Work instruction —
Only one stretch of the data below should be repeated: the lines from the line containing "black mug: [45,181,91,231]" through the line containing "pink spoon: [98,92,116,139]", inclusive, exactly as they are.

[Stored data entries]
BEGIN

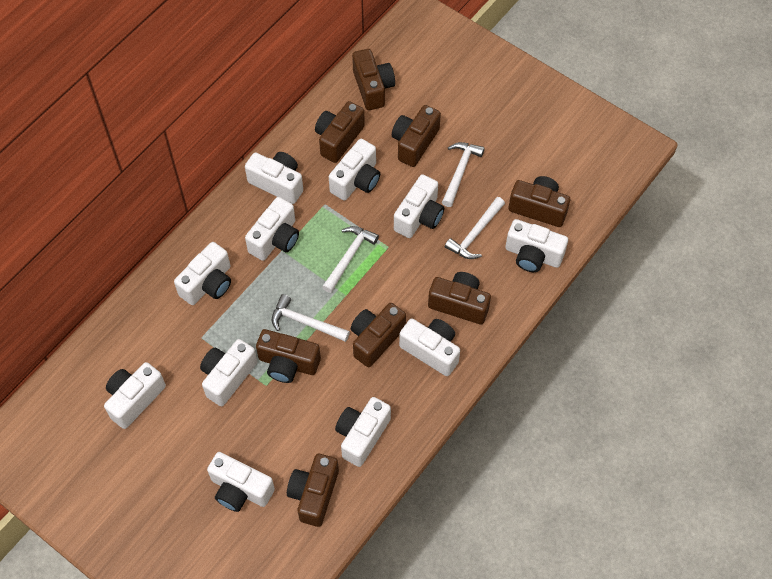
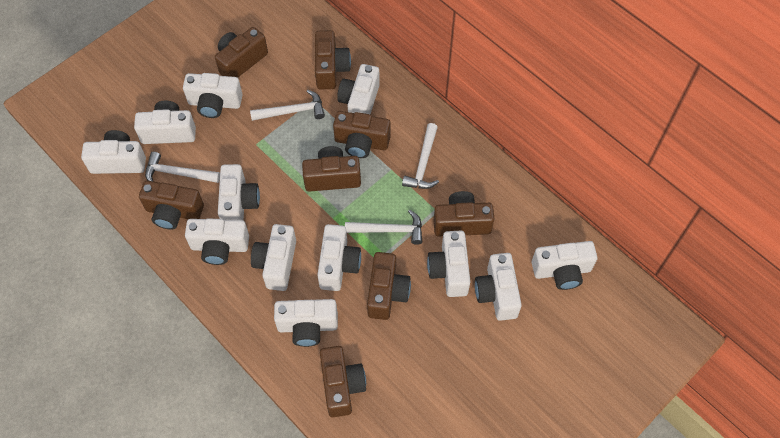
white camera: [104,362,166,429] [174,242,231,305] [200,339,258,406] [207,452,275,512] [245,152,303,204] [245,197,299,261] [329,139,380,201] [335,397,391,467] [394,174,444,238] [399,319,460,376] [505,219,568,272] = 11 -> [81,130,146,174] [134,100,196,144] [183,73,243,118] [185,218,249,265] [218,164,260,221] [251,224,296,291] [274,299,338,347] [317,224,361,291] [337,64,380,114] [427,230,470,297] [475,253,522,321] [532,241,597,290] = 12

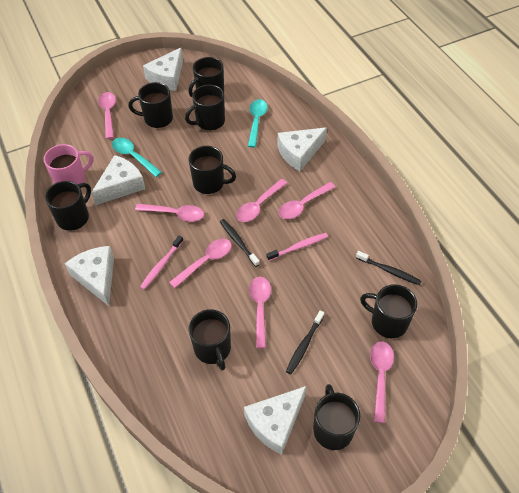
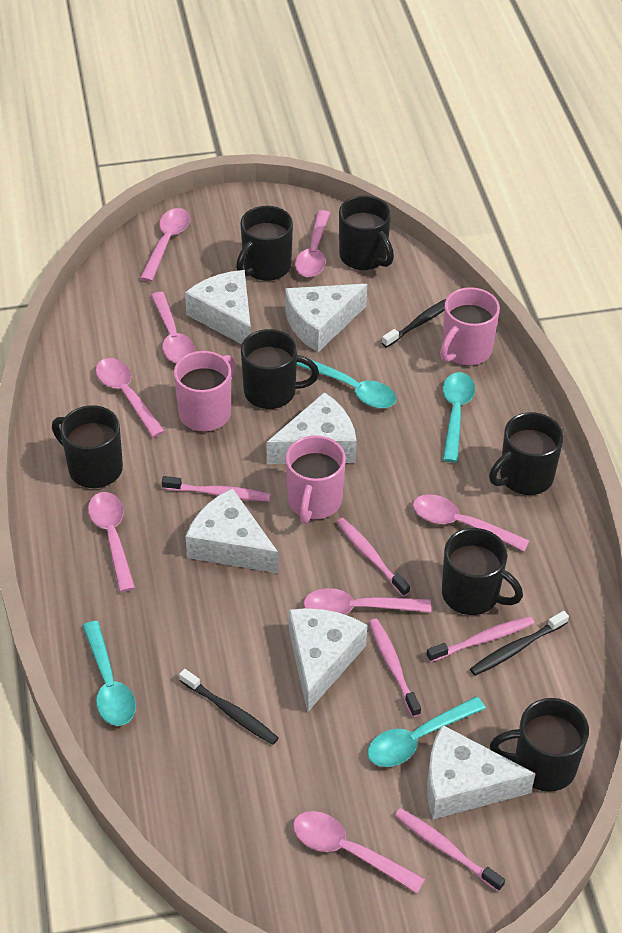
black mug: [45,181,91,231] [128,82,173,128] [185,85,225,130] [188,57,224,97] [189,146,236,194] [189,309,231,371] [313,384,360,450] [360,284,417,338] = 8 -> [52,405,123,488] [236,206,293,281] [241,329,319,409] [339,196,394,270] [442,528,523,615] [489,412,564,495] [490,698,589,792] = 7
pink mug: [44,144,93,185] = 1 -> [174,351,236,432] [286,435,346,524] [440,287,500,366] = 3
pink spoon: [98,92,116,139] [135,204,204,222] [169,239,232,288] [236,179,287,222] [249,277,271,348] [278,182,335,219] [370,341,394,423] = 7 -> [88,492,135,592] [96,358,165,438] [140,208,190,282] [151,292,195,363] [293,811,425,894] [295,210,330,277] [303,588,431,615] [413,494,530,551] = 8
pink toothbrush: [140,235,183,290] [267,233,328,261] = 2 -> [162,476,271,501] [336,518,410,597] [369,619,421,717] [395,808,505,892] [427,616,534,662] = 5
turquoise spoon: [112,138,162,177] [248,99,268,148] = 2 -> [83,621,136,726] [297,360,397,408] [367,696,486,767] [443,372,475,462] = 4
white cheese: [65,246,114,306] [91,155,145,205] [143,48,183,91] [244,386,307,455] [277,127,327,171] = 5 -> [185,270,251,344] [185,488,278,573] [266,392,357,464] [285,284,367,352] [289,608,367,713] [427,725,536,819] = 6

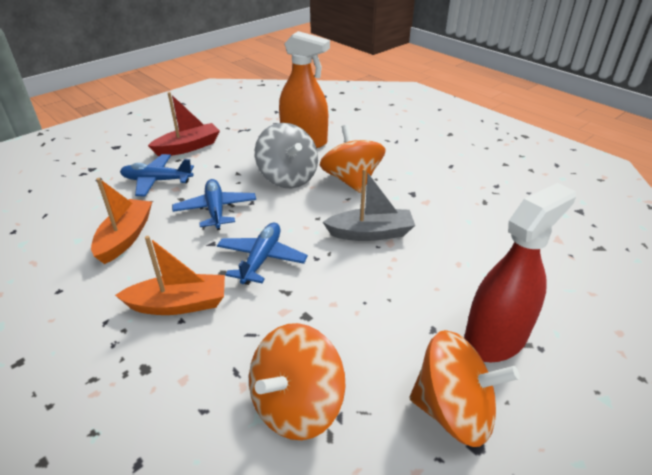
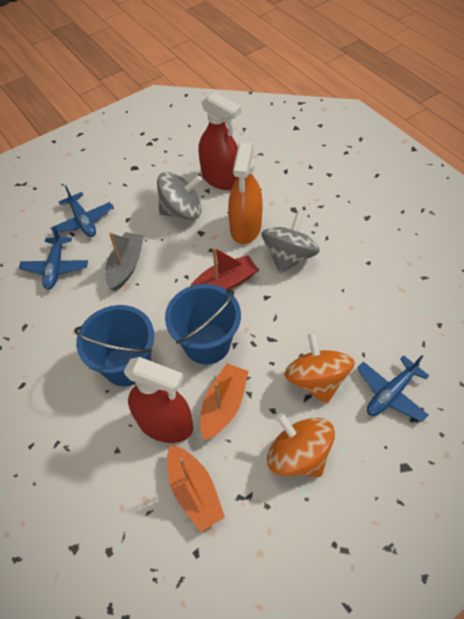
blue bucket: none = 0 -> [74,305,154,386] [165,284,241,364] = 2
grey spinning top: [255,123,318,188] = 1 -> [157,172,202,220] [261,211,320,274] = 2
orange spinning top: [249,323,346,440] [320,125,385,193] [410,330,520,447] = 3 -> [267,413,335,477] [284,332,355,404] = 2
red spray bottle: [464,183,576,362] = 1 -> [124,357,193,443] [198,92,241,190] = 2

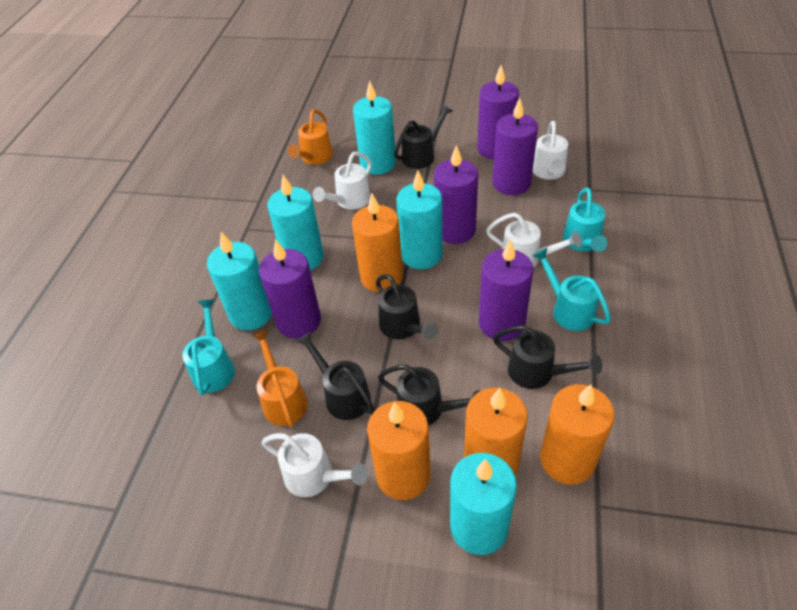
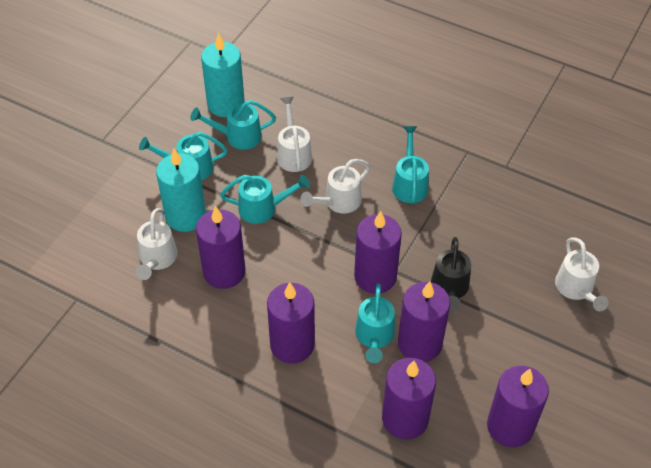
black watering can: [296,332,375,420] [376,274,438,340] [378,364,480,426] [394,105,453,169] [493,325,602,389] = 5 -> [431,237,471,312] = 1
orange candle: [352,193,403,292] [367,401,431,500] [464,388,528,476] [540,384,615,485] = 4 -> none = 0
orange watering can: [251,329,308,428] [287,109,333,165] = 2 -> none = 0
purple candle: [259,239,321,339] [434,145,478,244] [477,65,519,159] [479,239,533,341] [492,98,538,195] = 5 -> [196,206,245,289] [267,282,315,364] [354,211,402,294] [382,358,436,440] [398,281,450,362] [487,366,549,447] = 6
turquoise candle: [207,232,272,330] [267,175,324,270] [353,80,396,175] [396,170,443,269] [450,453,517,555] = 5 -> [156,148,206,232] [201,33,245,117] = 2
turquoise watering can: [182,299,235,395] [532,248,611,331] [563,187,608,252] = 3 -> [139,132,228,180] [190,100,276,150] [220,175,310,224] [355,283,395,363] [392,126,429,203] = 5

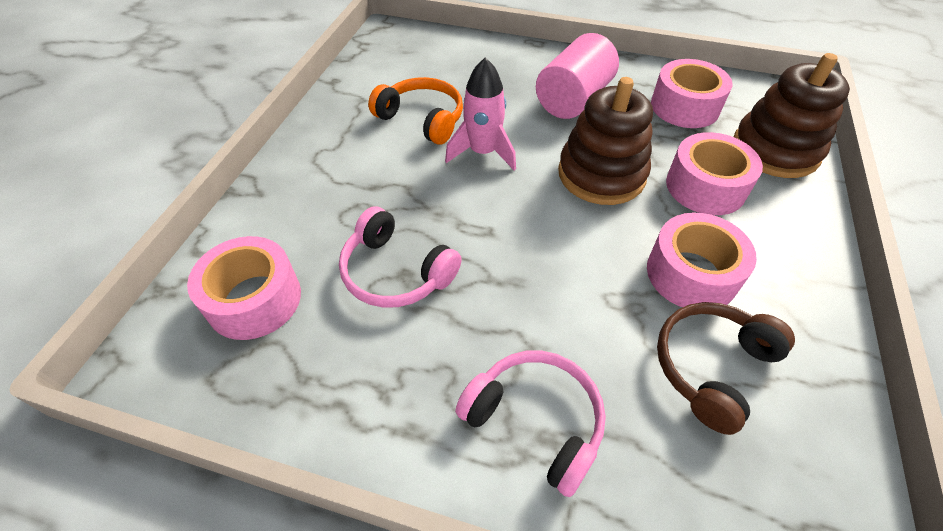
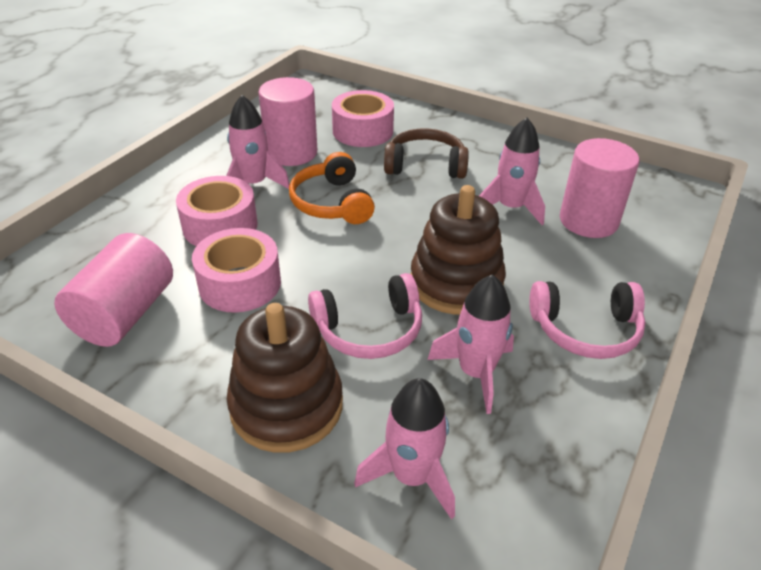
pink cylinder: [536,33,619,119] = 1 -> [54,233,173,347] [258,77,317,166] [560,138,639,238] = 3
pink rocket: [445,57,516,171] = 1 -> [226,95,290,189] [354,378,455,519] [428,274,514,414] [479,118,545,225] = 4
pink tape: [187,236,301,340] [647,213,757,308] [651,59,733,128] [666,132,763,215] = 4 -> [176,176,258,246] [192,228,281,313] [332,90,394,147] = 3

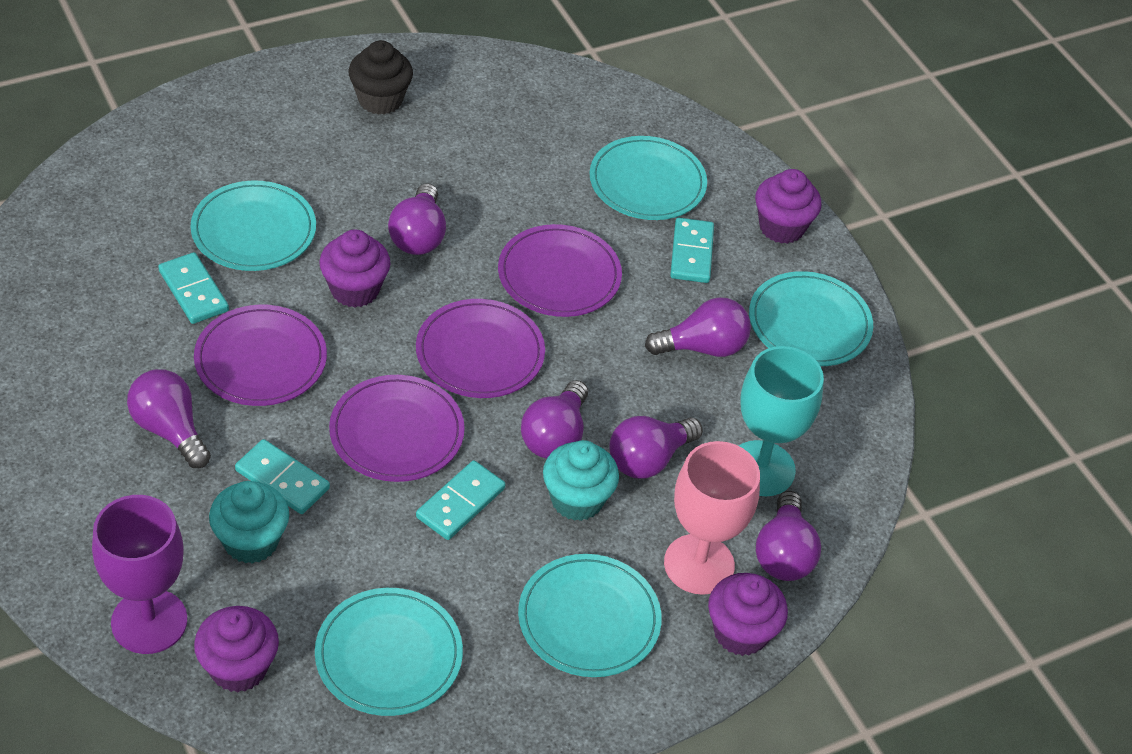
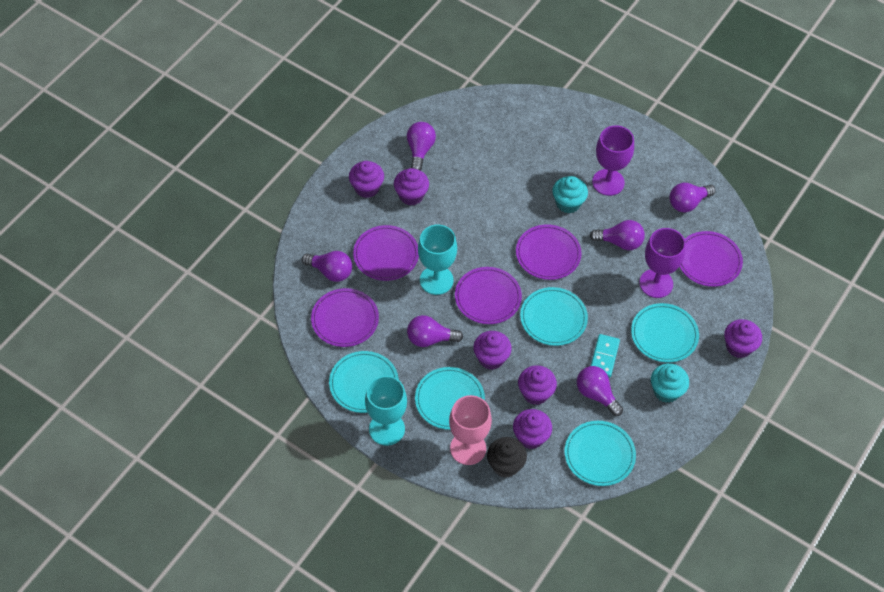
purple cupcake: [194,606,279,692] [319,229,390,307] [708,573,788,656] [755,169,822,244] = 4 -> [349,161,384,198] [394,168,429,205] [473,331,512,370] [513,409,552,449] [518,365,557,405] [724,319,762,358] = 6
purple goblet: [92,495,187,654] = 1 -> [592,126,634,196] [639,228,686,298] = 2
purple plate: [194,305,327,406] [329,375,465,482] [416,299,545,398] [498,224,622,317] = 4 -> [311,288,379,347] [353,225,419,281] [455,267,522,324] [516,224,582,280] [680,231,743,287] = 5
turquoise domino: [158,252,229,324] [235,439,330,514] [416,460,506,540] [670,218,714,283] = 4 -> [591,334,620,377] = 1
turquoise goblet: [739,346,824,496] = 1 -> [365,376,407,446] [418,225,457,295] = 2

END

Task solution —
black mug: [45,181,91,231] [128,82,173,128] [185,85,225,130] [188,57,224,97] [189,146,236,194] [189,309,231,371] [313,384,360,450] [360,284,417,338] = 8 -> [52,405,123,488] [236,206,293,281] [241,329,319,409] [339,196,394,270] [442,528,523,615] [489,412,564,495] [490,698,589,792] = 7
pink mug: [44,144,93,185] = 1 -> [174,351,236,432] [286,435,346,524] [440,287,500,366] = 3
pink spoon: [98,92,116,139] [135,204,204,222] [169,239,232,288] [236,179,287,222] [249,277,271,348] [278,182,335,219] [370,341,394,423] = 7 -> [88,492,135,592] [96,358,165,438] [140,208,190,282] [151,292,195,363] [293,811,425,894] [295,210,330,277] [303,588,431,615] [413,494,530,551] = 8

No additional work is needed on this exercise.